(Records supplied):
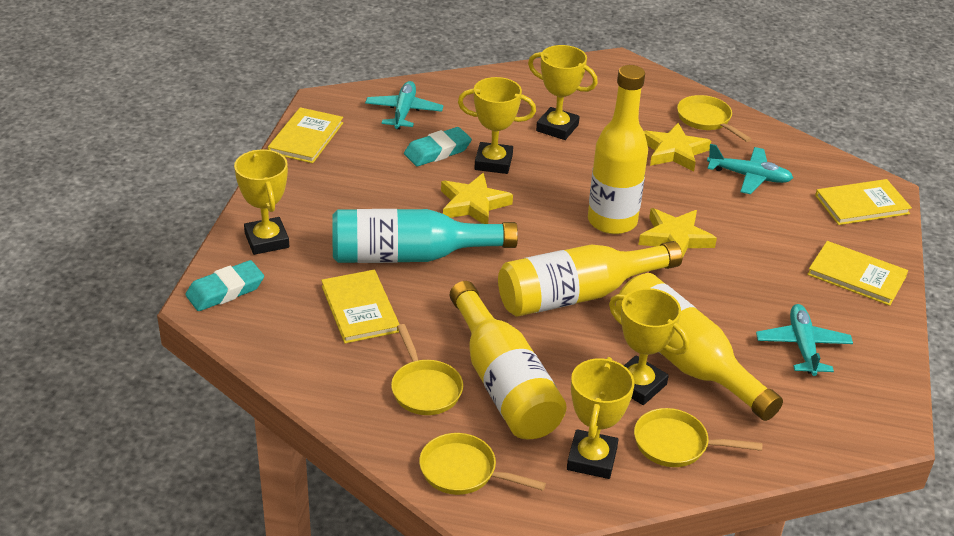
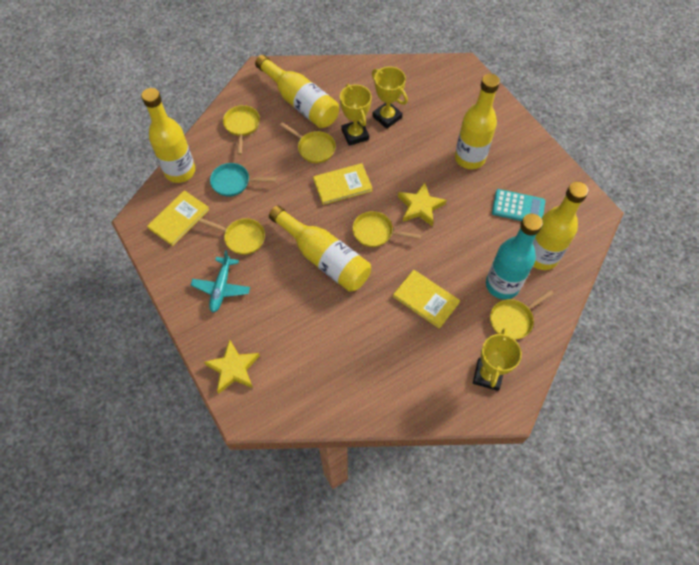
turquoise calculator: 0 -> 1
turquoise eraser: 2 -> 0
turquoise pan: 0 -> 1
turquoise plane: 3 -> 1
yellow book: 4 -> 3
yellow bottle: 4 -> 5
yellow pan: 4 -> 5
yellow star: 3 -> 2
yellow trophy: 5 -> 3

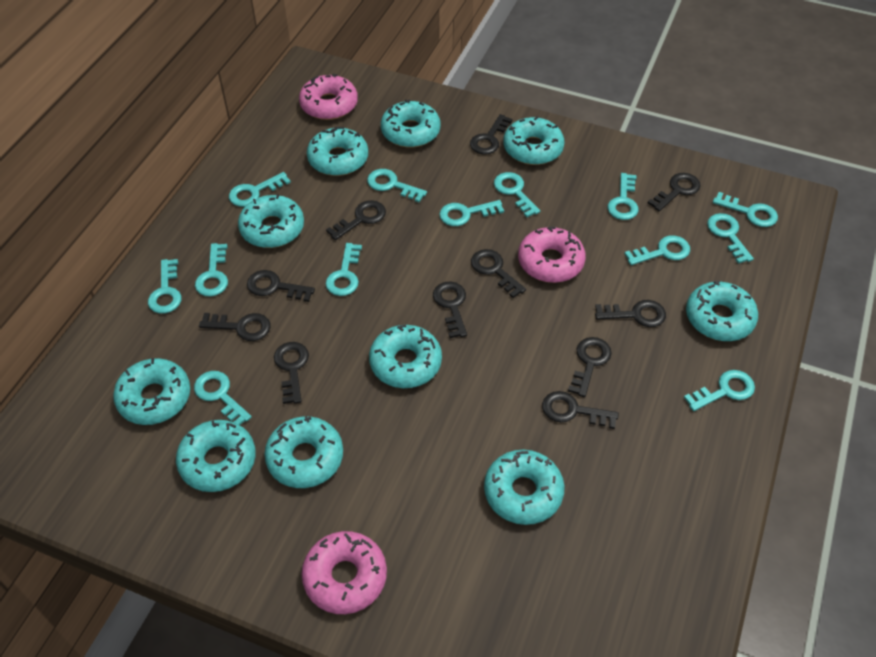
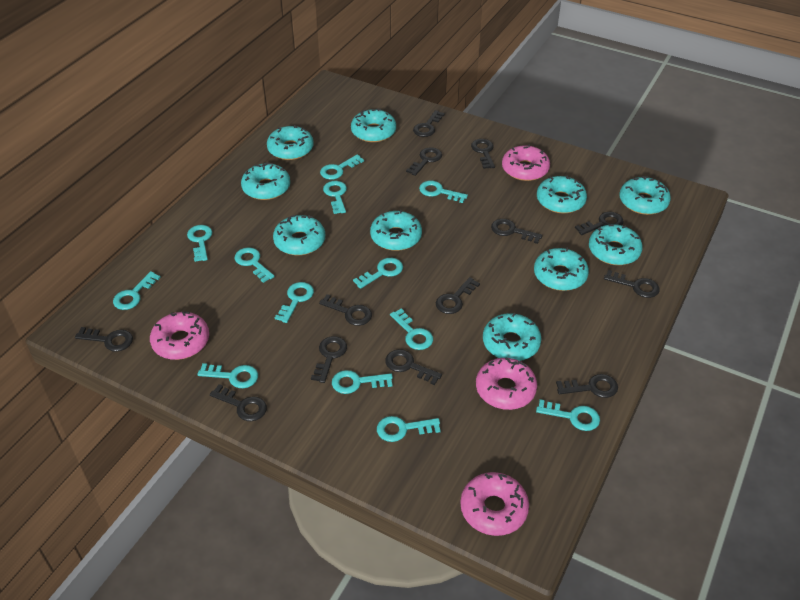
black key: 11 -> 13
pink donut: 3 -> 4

(Your instructions): Please give every line above again word for word, apart from the pictures.

(Output):
turquoise calculator: 0 -> 1
turquoise eraser: 2 -> 0
turquoise pan: 0 -> 1
turquoise plane: 3 -> 1
yellow book: 4 -> 3
yellow bottle: 4 -> 5
yellow pan: 4 -> 5
yellow star: 3 -> 2
yellow trophy: 5 -> 3

black key: 11 -> 13
pink donut: 3 -> 4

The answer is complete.